Goal of the exercise
Search the entries for the word "none" and return every line where it is found.

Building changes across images
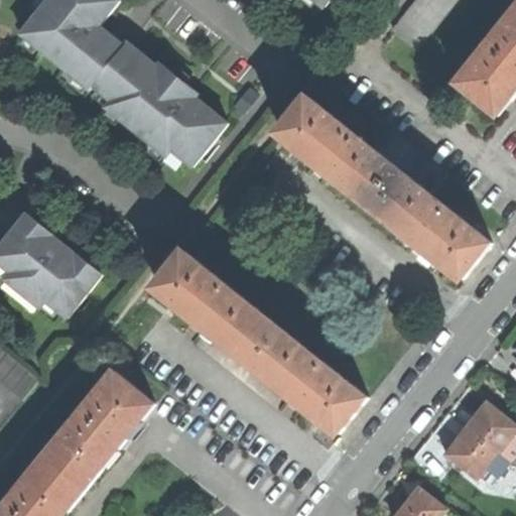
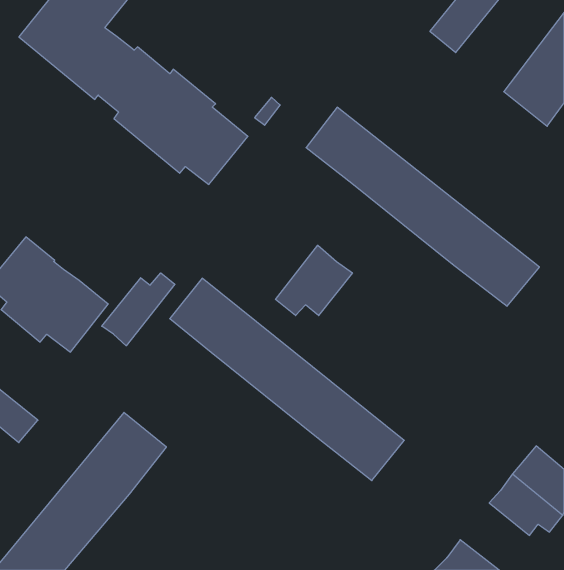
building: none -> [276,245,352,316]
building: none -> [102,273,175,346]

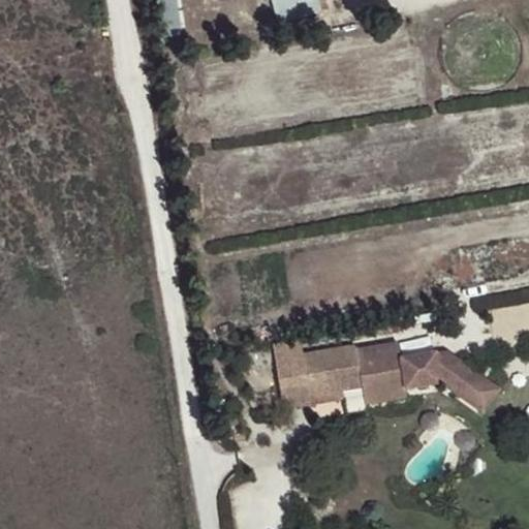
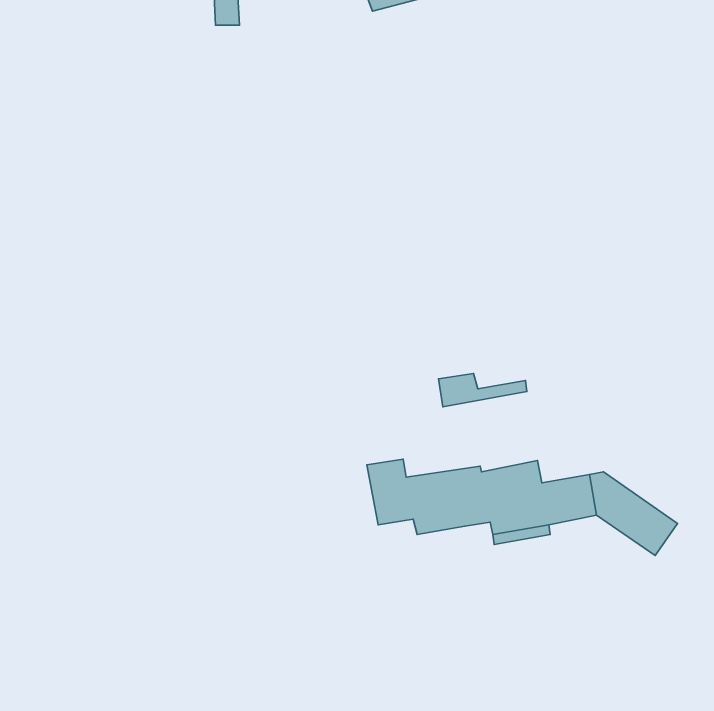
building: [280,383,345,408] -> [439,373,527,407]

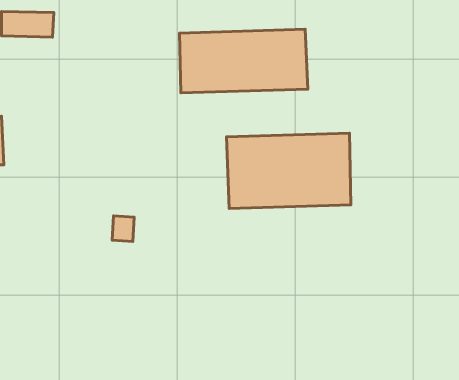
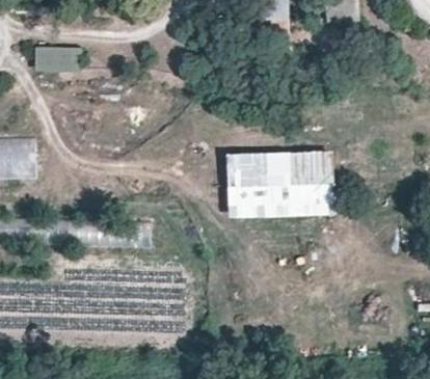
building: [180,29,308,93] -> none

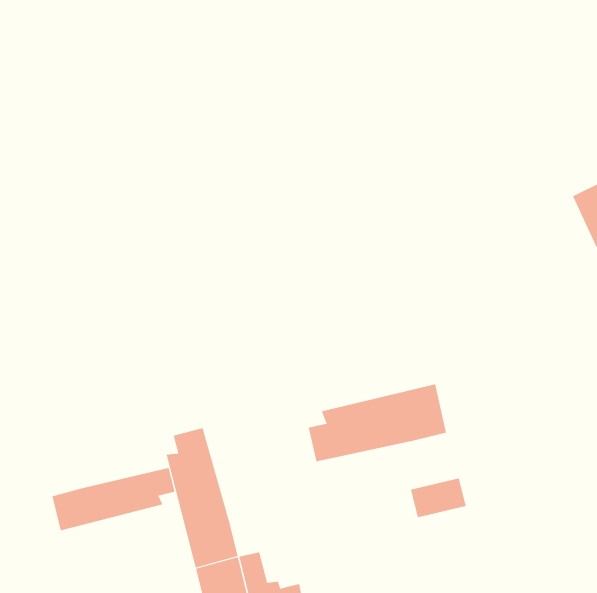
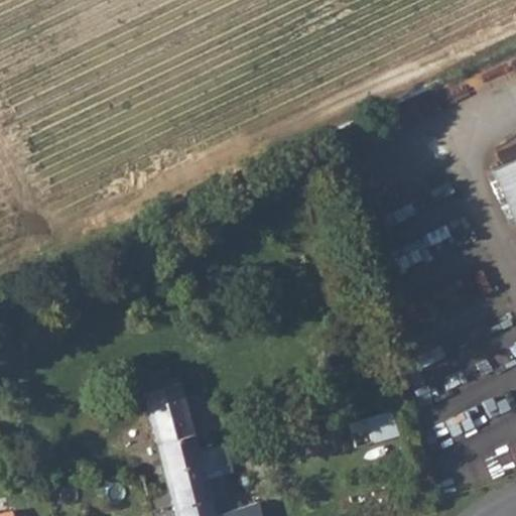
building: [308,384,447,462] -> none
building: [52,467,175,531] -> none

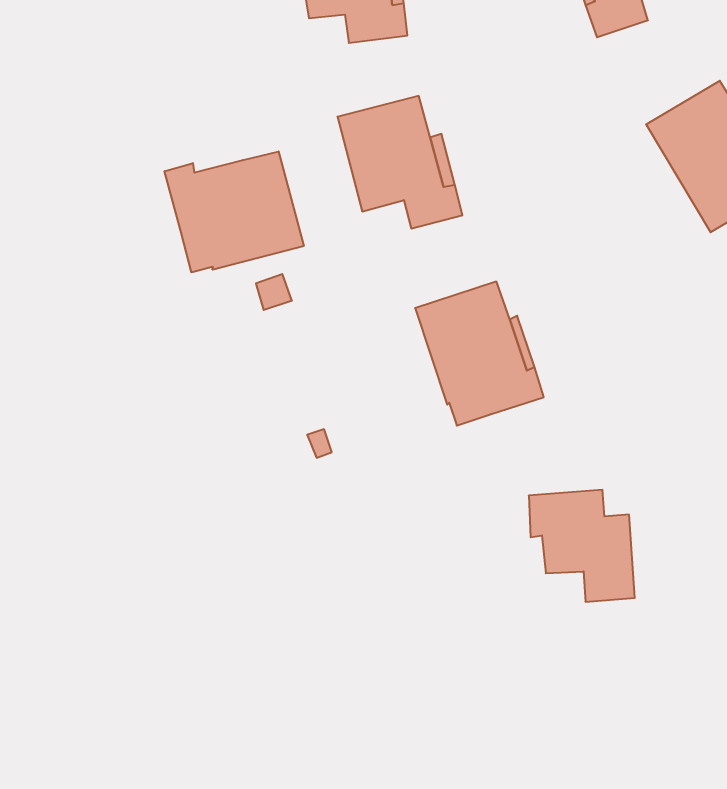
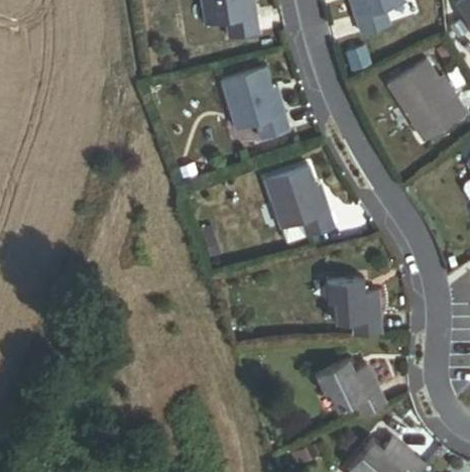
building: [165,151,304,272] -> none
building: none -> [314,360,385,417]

Exercise output
building: none -> [276,245,352,316]
building: none -> [102,273,175,346]
building: [180,29,308,93] -> none
building: [308,384,447,462] -> none
building: [52,467,175,531] -> none
building: [165,151,304,272] -> none
building: none -> [314,360,385,417]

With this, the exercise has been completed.